ASSIGNED TASK ▸
Give the lines again, unchanged, starting with the line containing "(262, 175) = (491, 491): pink cake -> none" and ending with the last line of the data below.

INFORMATION SHOWN ▸

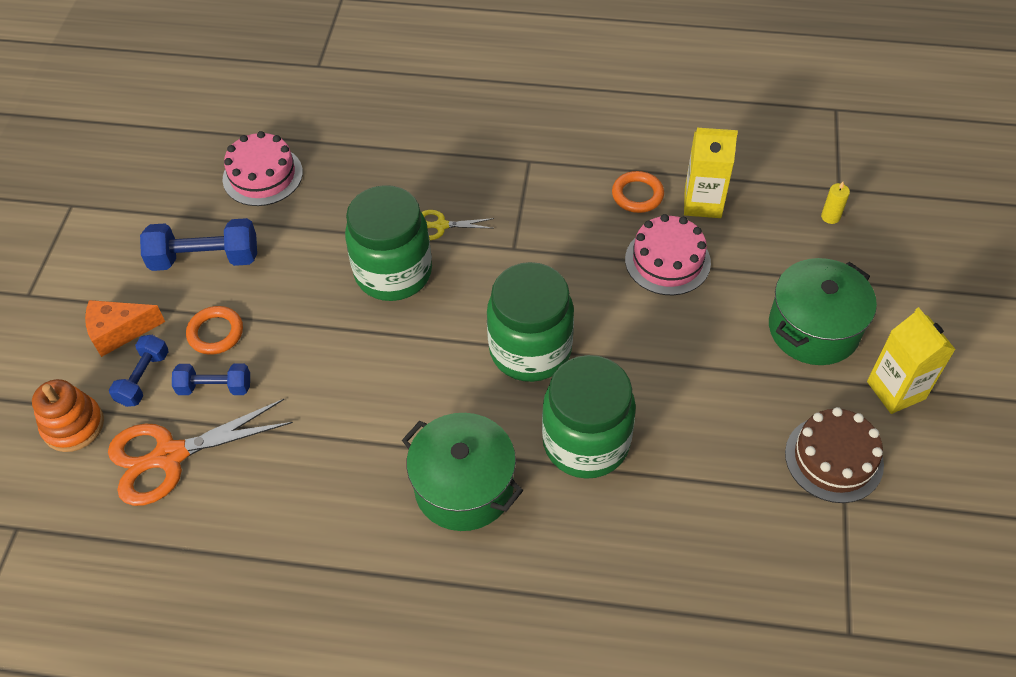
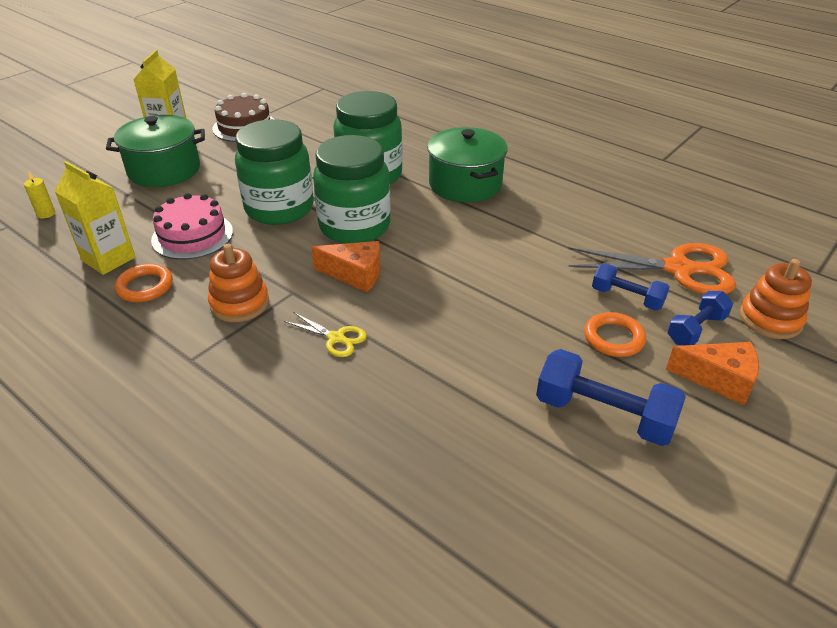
camera: 150 degrees left, 15 degrees down
(262, 175) = (491, 491): pink cake -> none
(393, 273) = (414, 318): green jar -> green jar (279, 208)
(478, 292) = (355, 274): none -> orange cheese
(545, 217) = (239, 303): none -> orange stacking toy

EXERCISE RESPONSE ▸
(262, 175) = (491, 491): pink cake -> none
(393, 273) = (414, 318): green jar -> green jar (279, 208)
(478, 292) = (355, 274): none -> orange cheese
(545, 217) = (239, 303): none -> orange stacking toy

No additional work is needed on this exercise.